* _Exercise aim_: An exact transcription is needed, starting at the line containing "SCALE2 pin SCK: D12 -> A5" and running through the last line of the records, with every picture left out.

* _Material to process_:

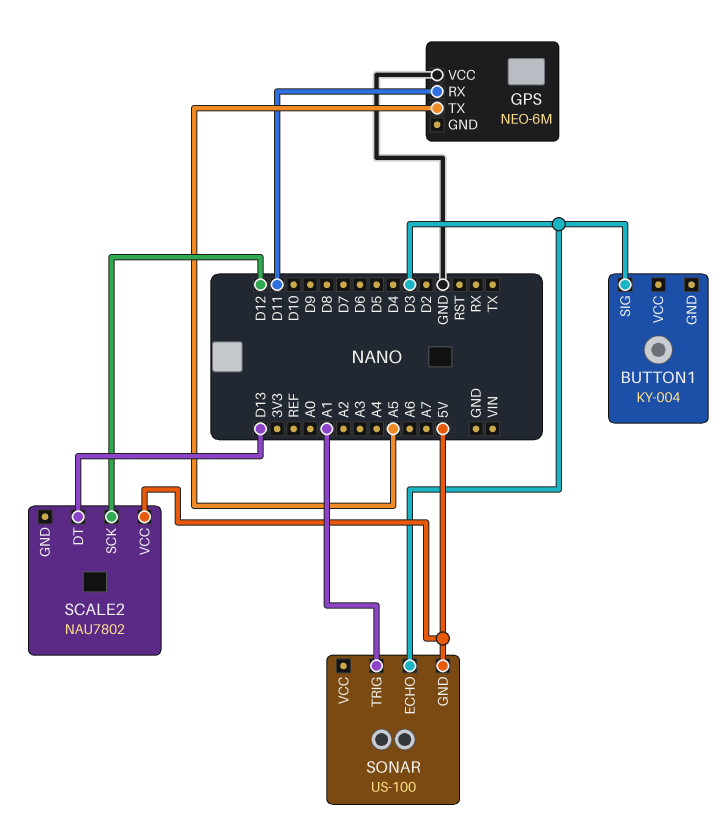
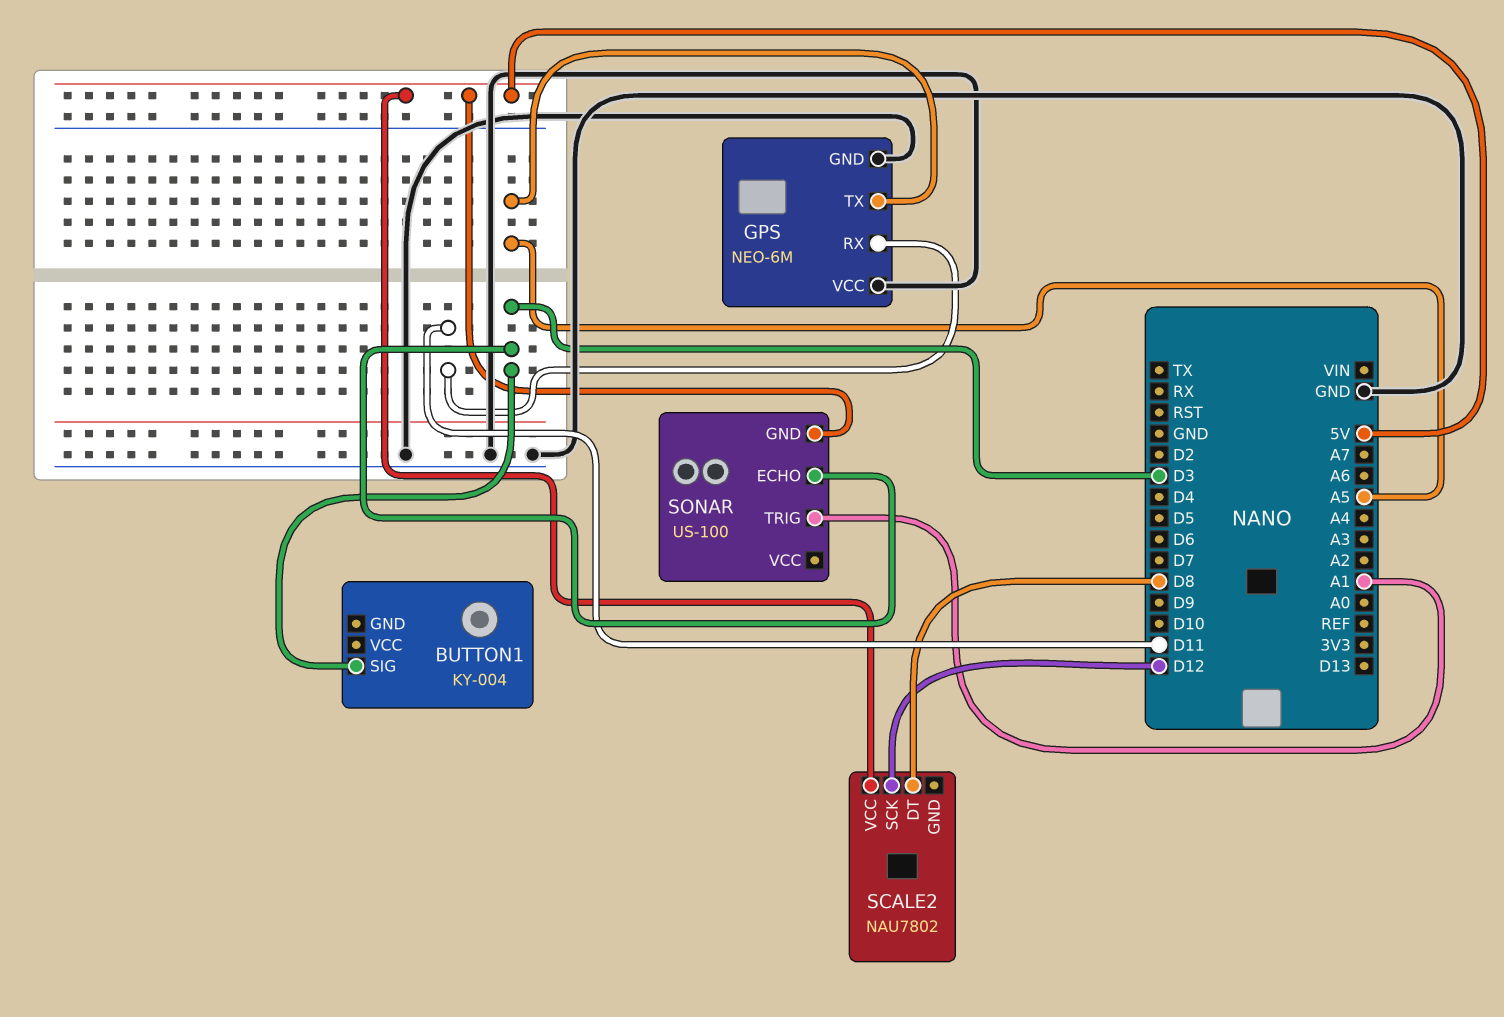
GPS pin GND: none -> GND
SCALE2 pin DT: D13 -> D8

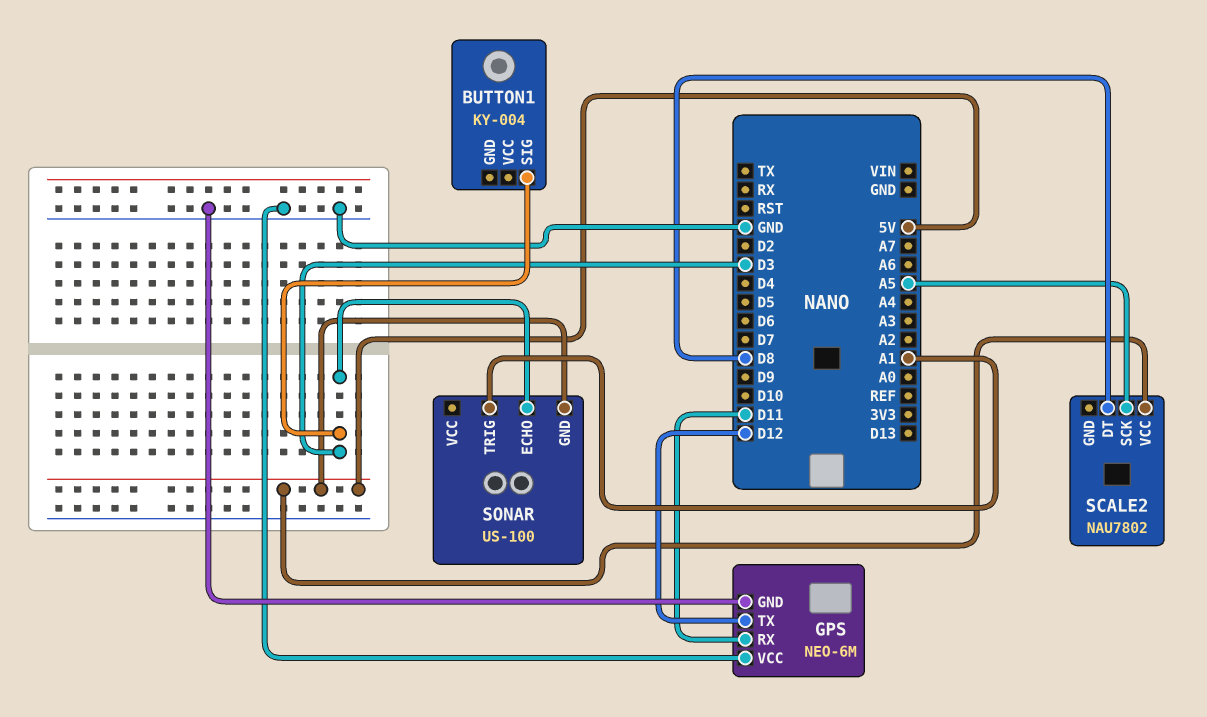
GPS pin TX: A5 -> D12
SCALE2 pin SCK: D12 -> A5

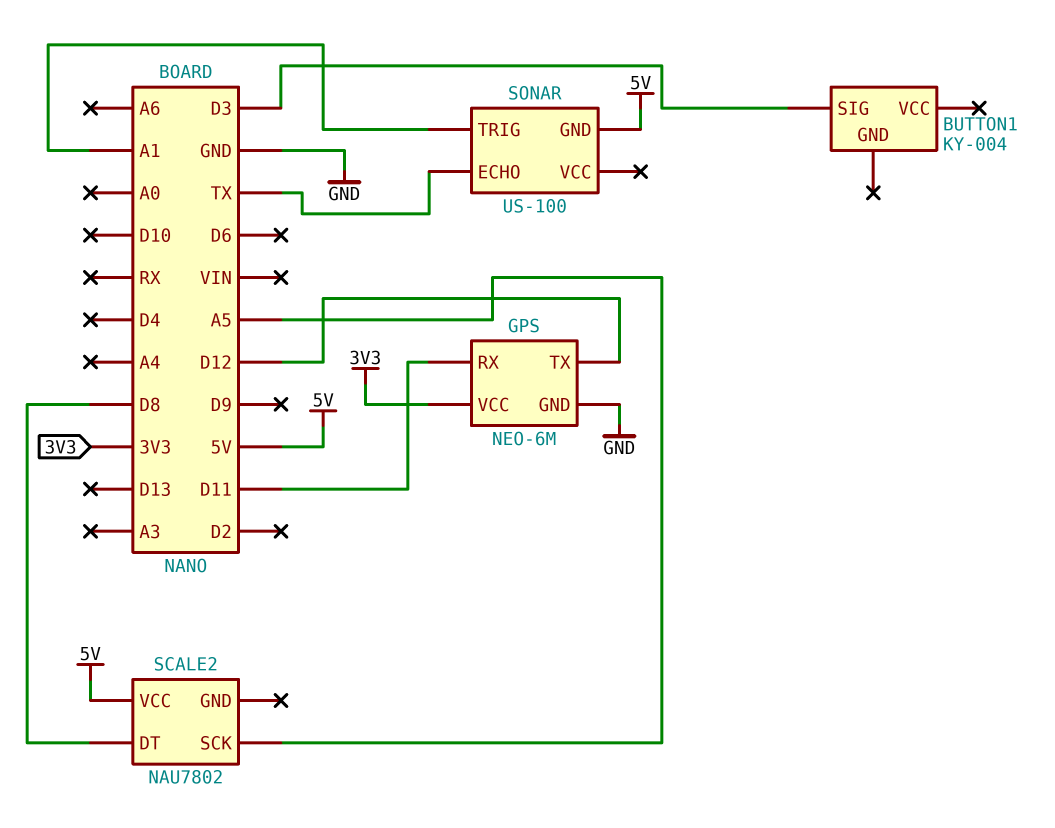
GPS pin VCC: GND -> 3V3
SONAR pin ECHO: D3 -> TX

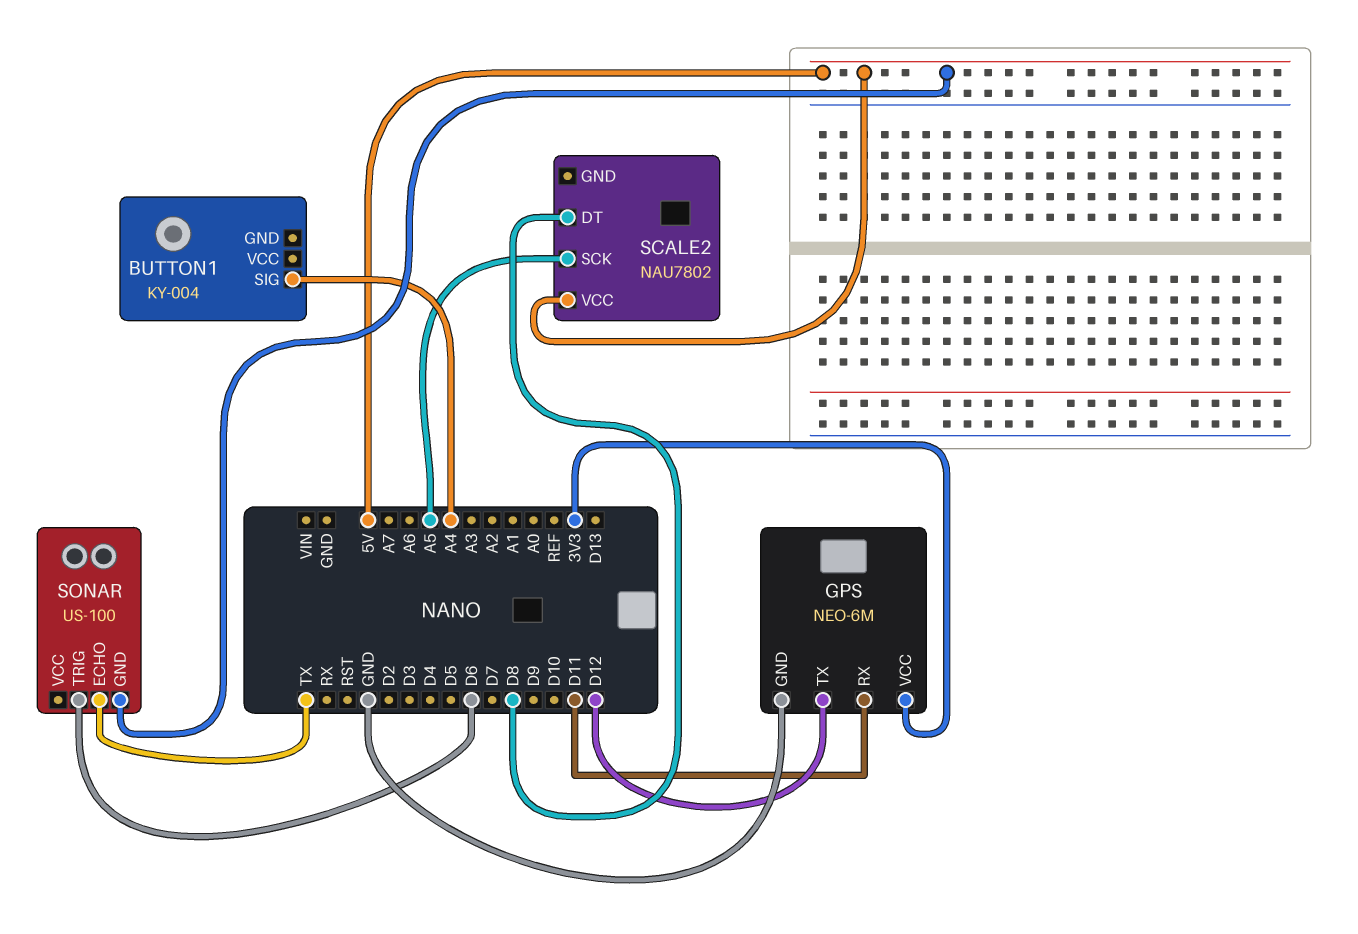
BUTTON1 pin SIG: D3 -> A4
SONAR pin TRIG: A1 -> D6

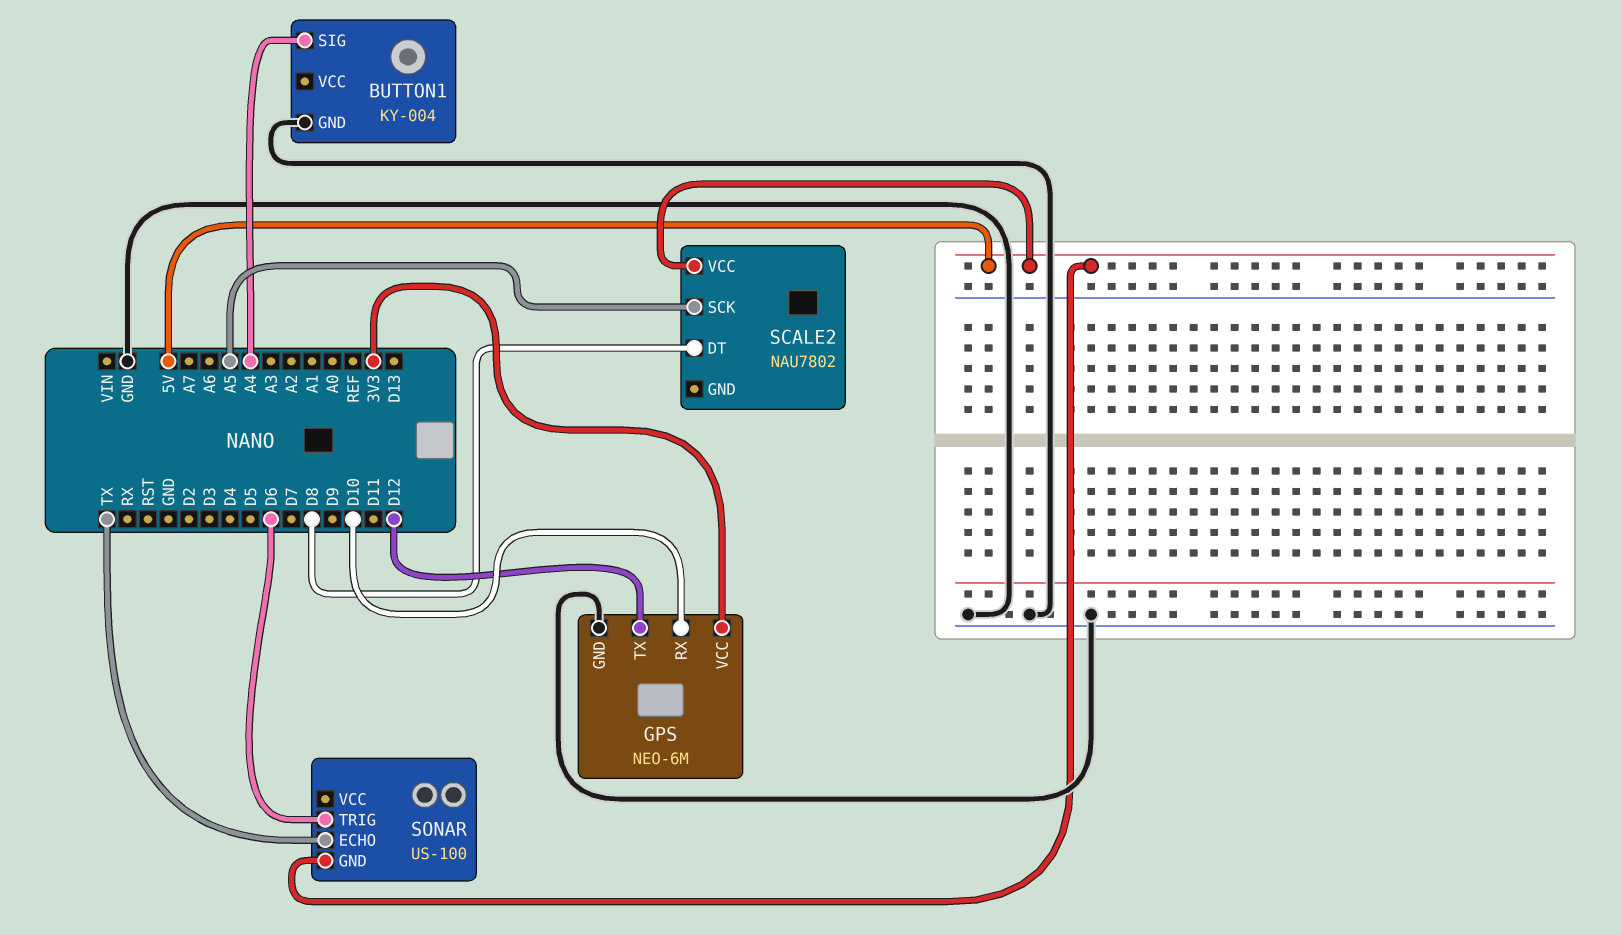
BUTTON1 pin GND: none -> GND
GPS pin RX: D11 -> D10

* _Response for this exercise_:
SCALE2 pin SCK: D12 -> A5

GPS pin VCC: GND -> 3V3
SONAR pin ECHO: D3 -> TX

BUTTON1 pin SIG: D3 -> A4
SONAR pin TRIG: A1 -> D6

BUTTON1 pin GND: none -> GND
GPS pin RX: D11 -> D10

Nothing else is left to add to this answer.